_Directions for this task:_
Please restate each line of the data below exactly. Omit all images.

_Data for processing:_
*** Block opens ***

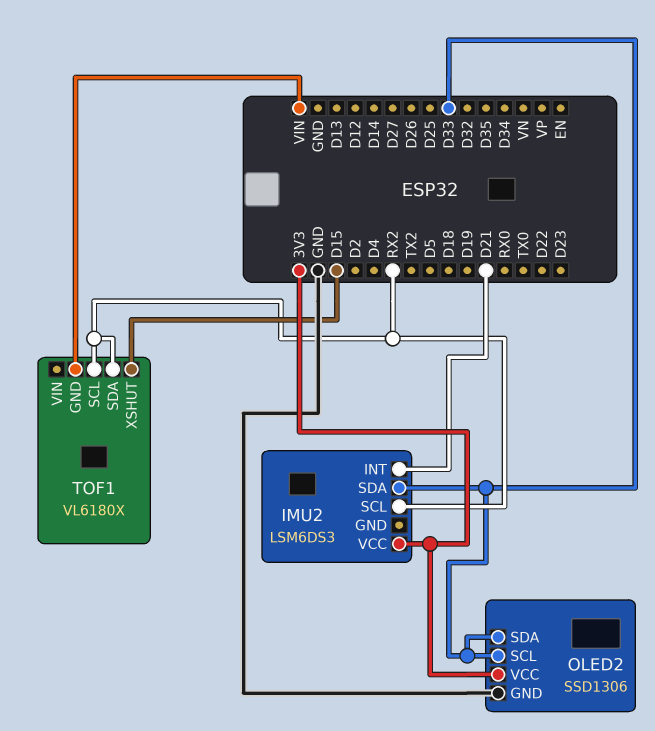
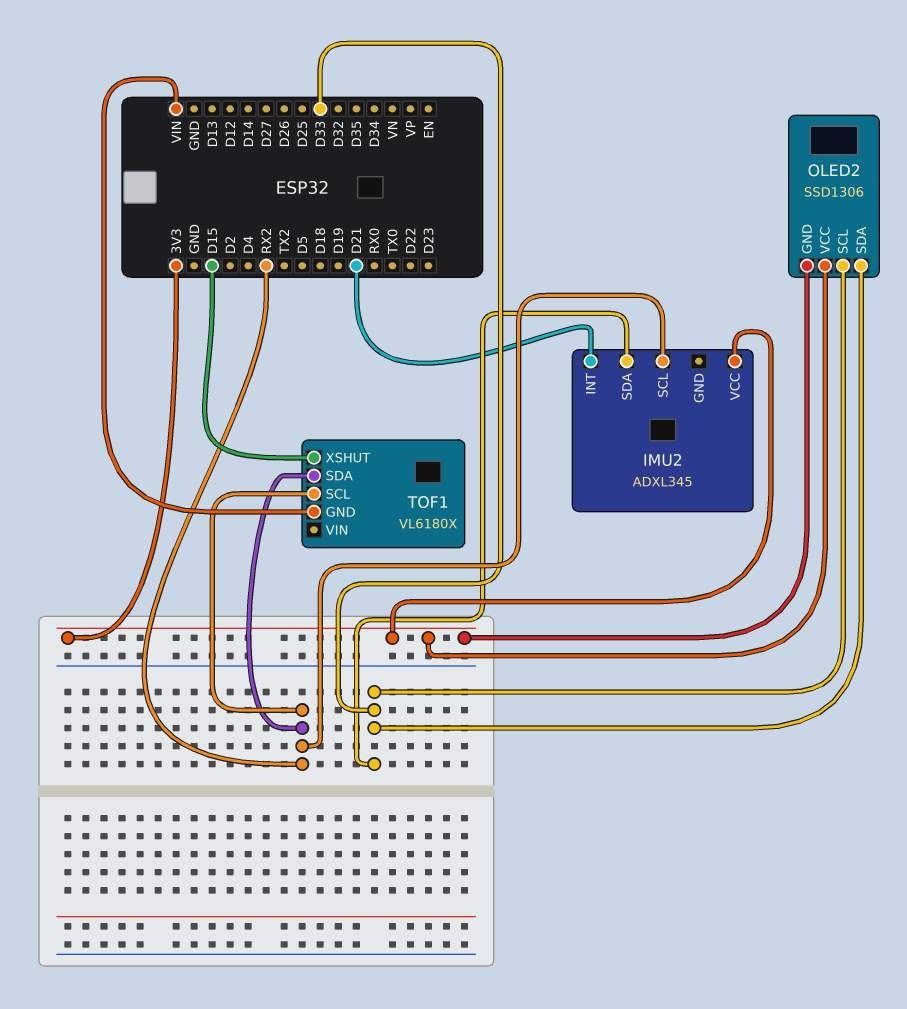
IMU2: LSM6DS3 -> ADXL345
OLED2 pin GND: GND -> 3V3

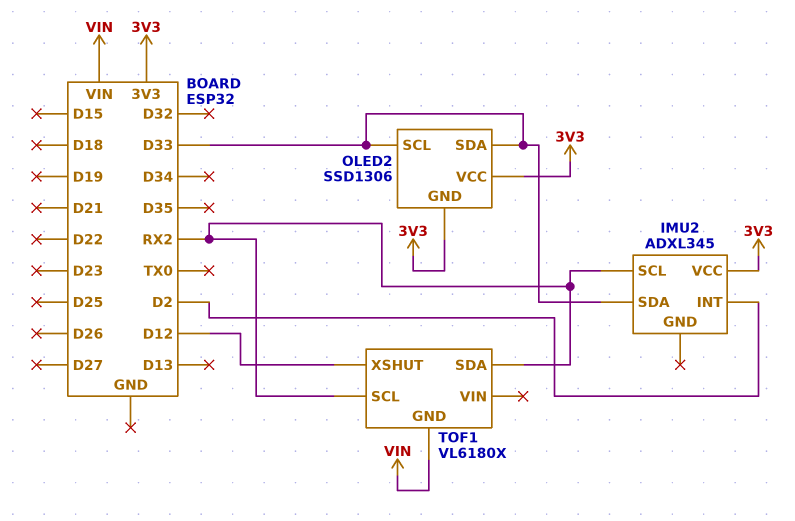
IMU2 pin INT: D21 -> D2
TOF1 pin XSHUT: D15 -> D12

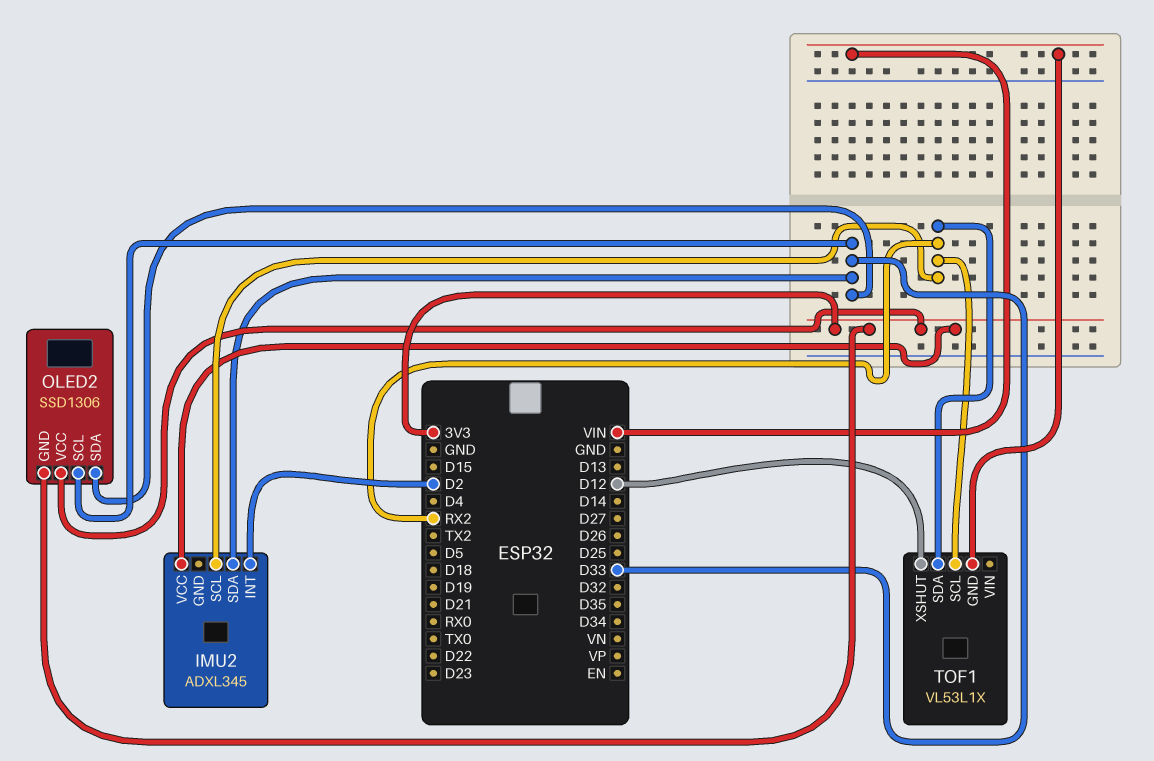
TOF1: VL6180X -> VL53L1X

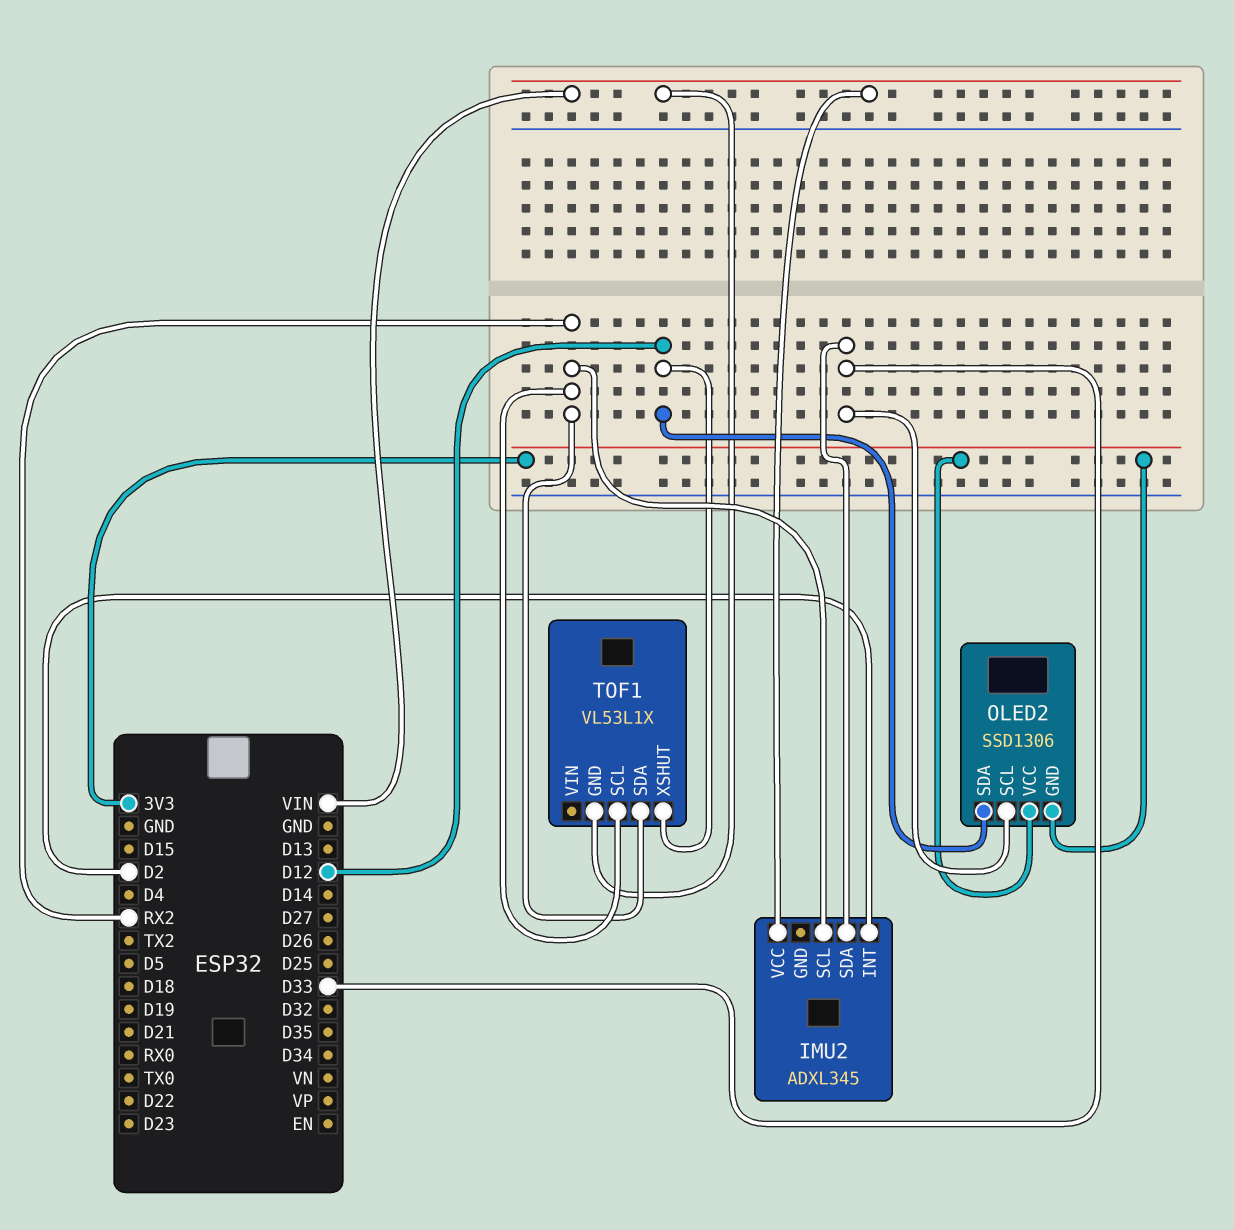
IMU2 pin VCC: 3V3 -> VIN
OLED2 pin SDA: D33 -> D12

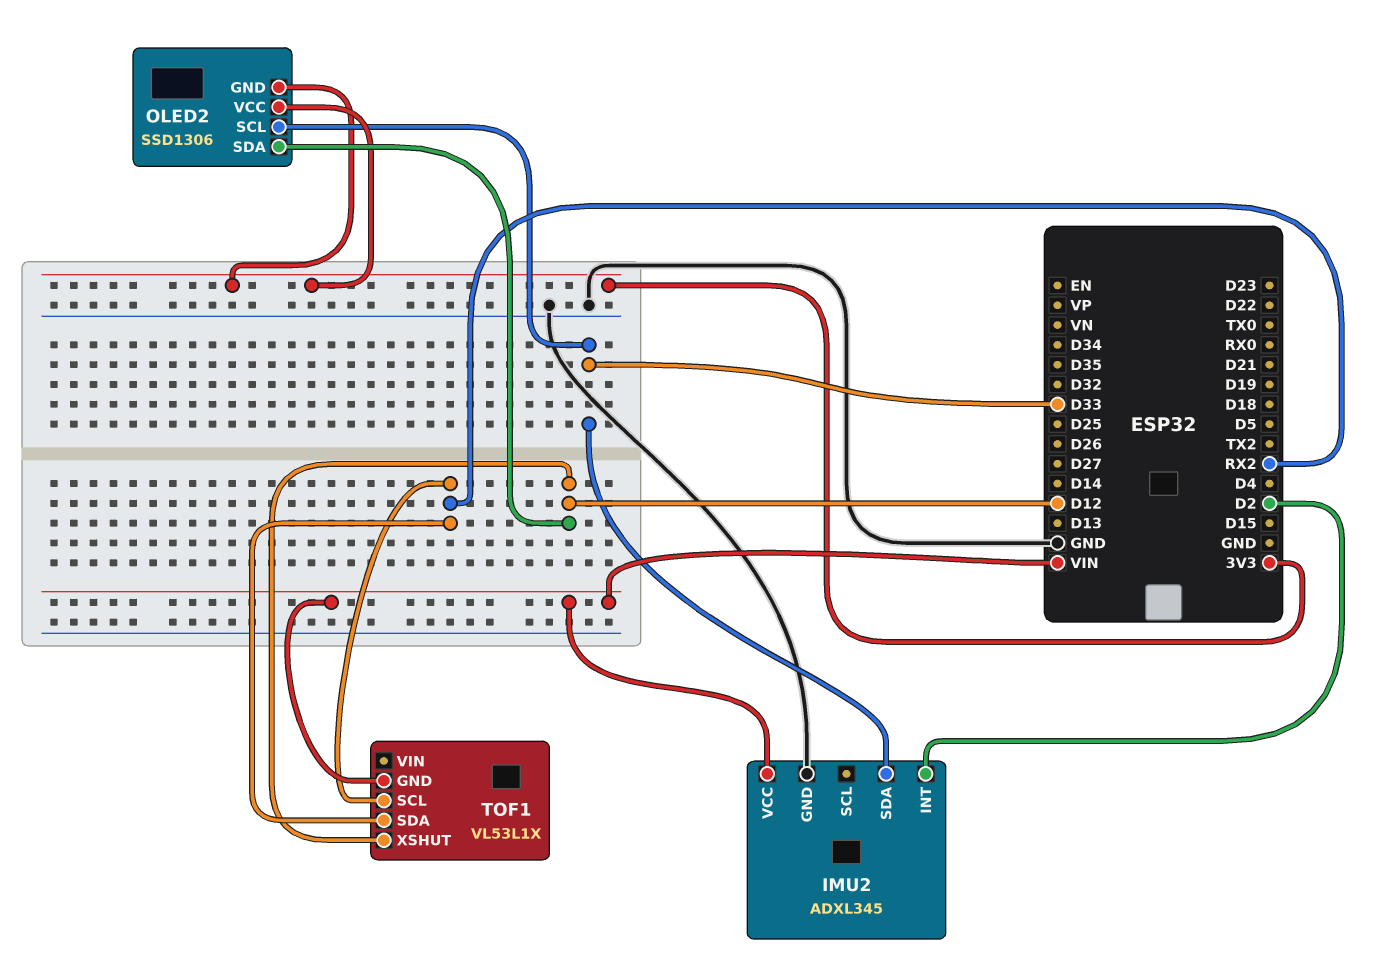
IMU2 pin GND: none -> GND
IMU2 pin SCL: RX2 -> none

*** Block closes ***

_Answer box:_
IMU2: LSM6DS3 -> ADXL345
OLED2 pin GND: GND -> 3V3

IMU2 pin INT: D21 -> D2
TOF1 pin XSHUT: D15 -> D12

TOF1: VL6180X -> VL53L1X

IMU2 pin VCC: 3V3 -> VIN
OLED2 pin SDA: D33 -> D12

IMU2 pin GND: none -> GND
IMU2 pin SCL: RX2 -> none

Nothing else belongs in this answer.